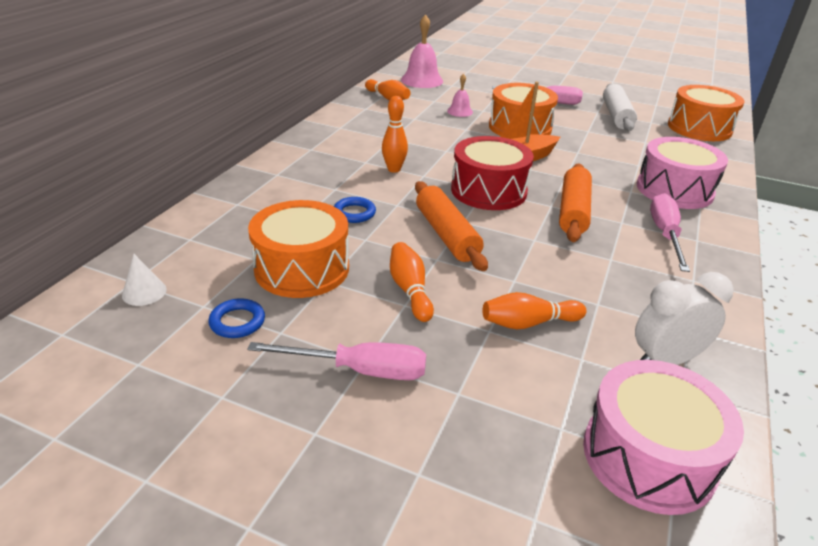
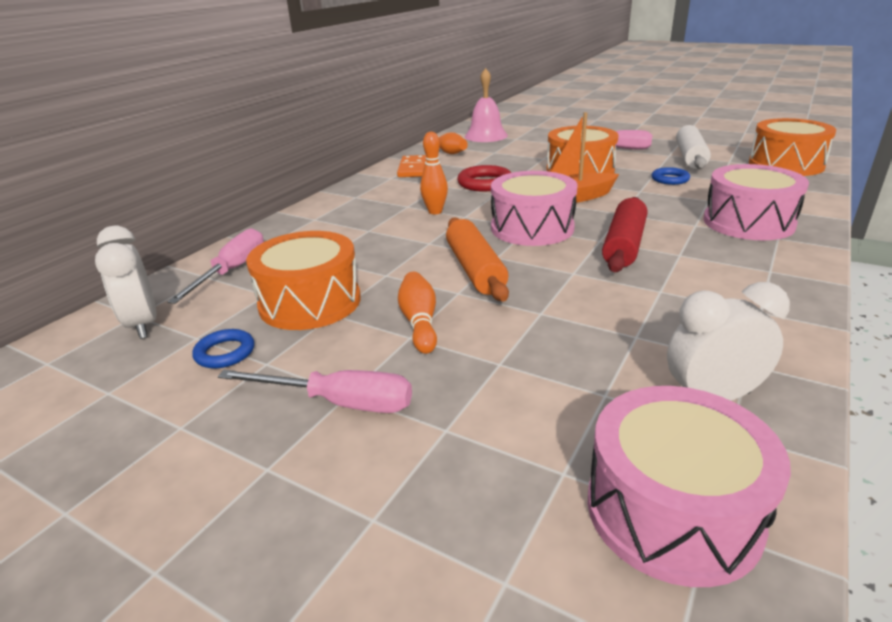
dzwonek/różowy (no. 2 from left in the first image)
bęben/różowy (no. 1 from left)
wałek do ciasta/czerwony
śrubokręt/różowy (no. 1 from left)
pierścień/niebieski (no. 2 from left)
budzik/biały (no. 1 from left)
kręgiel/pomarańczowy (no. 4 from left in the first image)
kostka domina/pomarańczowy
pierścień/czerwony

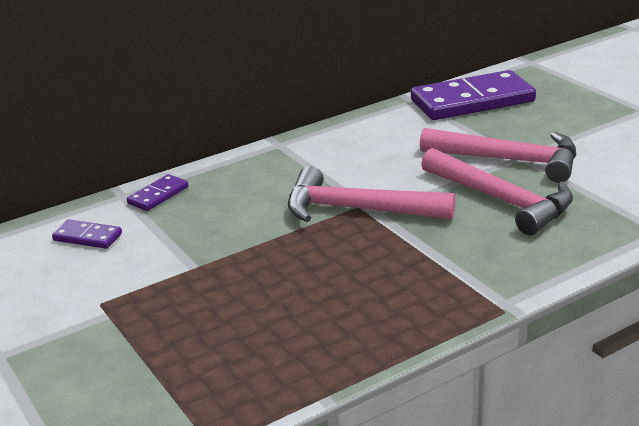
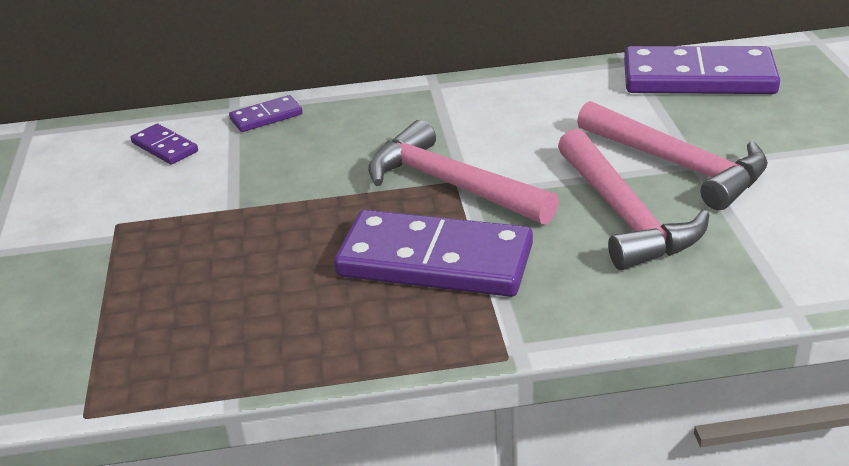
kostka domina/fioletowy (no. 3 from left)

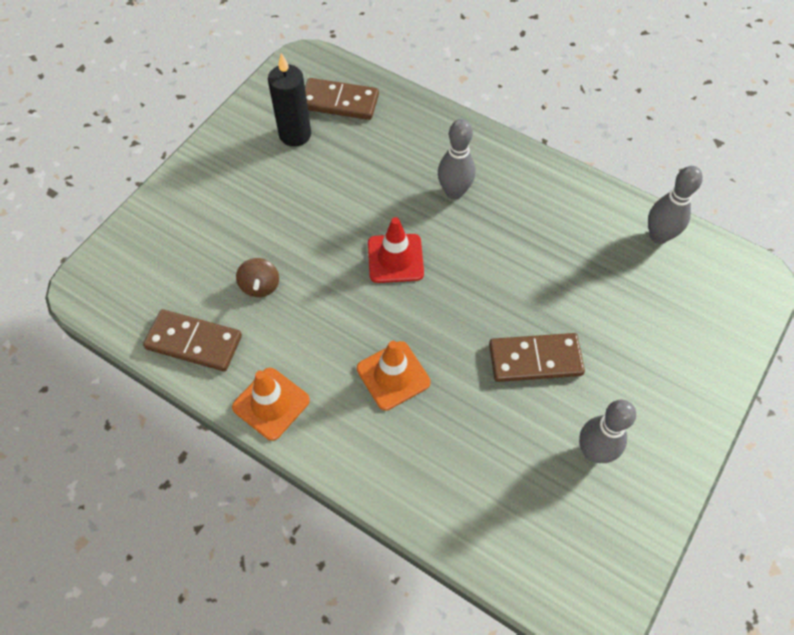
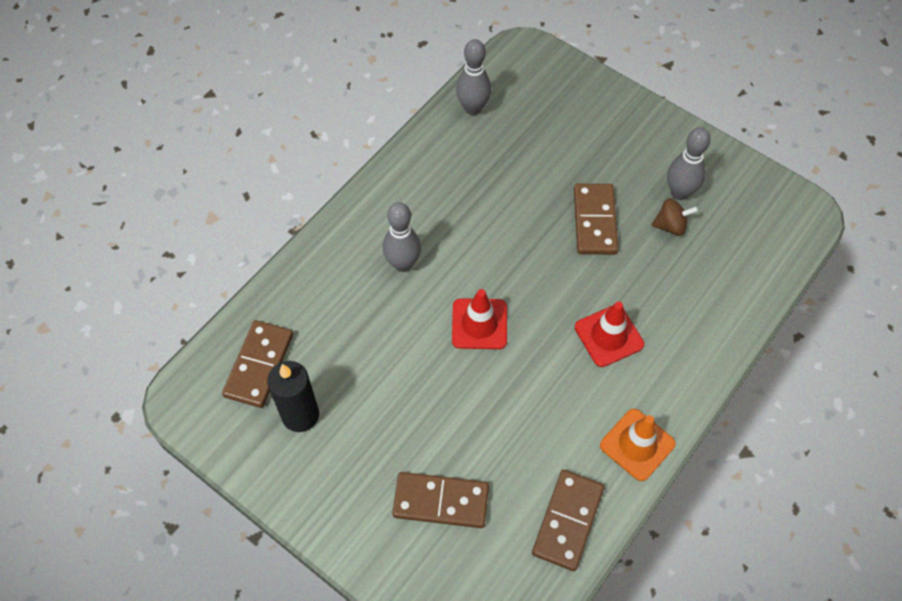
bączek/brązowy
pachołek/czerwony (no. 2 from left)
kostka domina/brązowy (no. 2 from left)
==*==
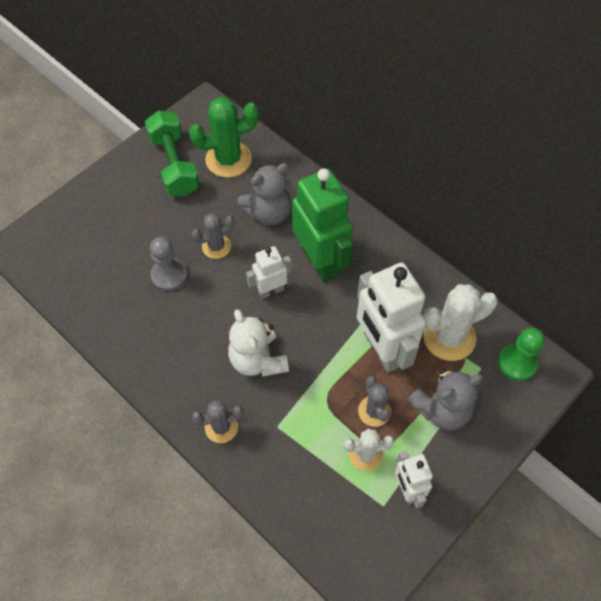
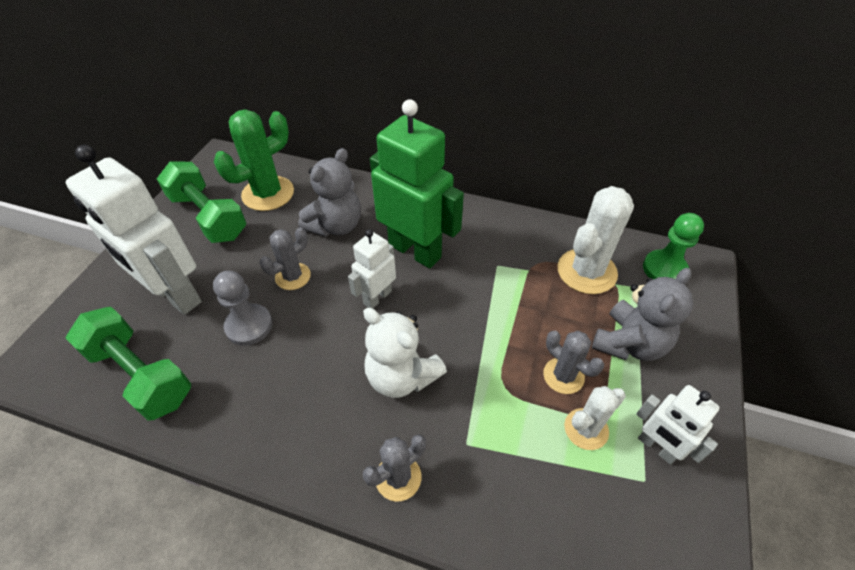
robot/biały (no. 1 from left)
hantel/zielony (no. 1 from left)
==*==
Output exactly the lines above, beginning at the one with "dzwonek/różowy (no. 2" and stopping after the one with "kostka domina/brązowy (no. 2 from left)". Pictures are to be omitted.

▸ **Exercise answer**
dzwonek/różowy (no. 2 from left in the first image)
bęben/różowy (no. 1 from left)
wałek do ciasta/czerwony
śrubokręt/różowy (no. 1 from left)
pierścień/niebieski (no. 2 from left)
budzik/biały (no. 1 from left)
kręgiel/pomarańczowy (no. 4 from left in the first image)
kostka domina/pomarańczowy
pierścień/czerwony

kostka domina/fioletowy (no. 3 from left)

bączek/brązowy
pachołek/czerwony (no. 2 from left)
kostka domina/brązowy (no. 2 from left)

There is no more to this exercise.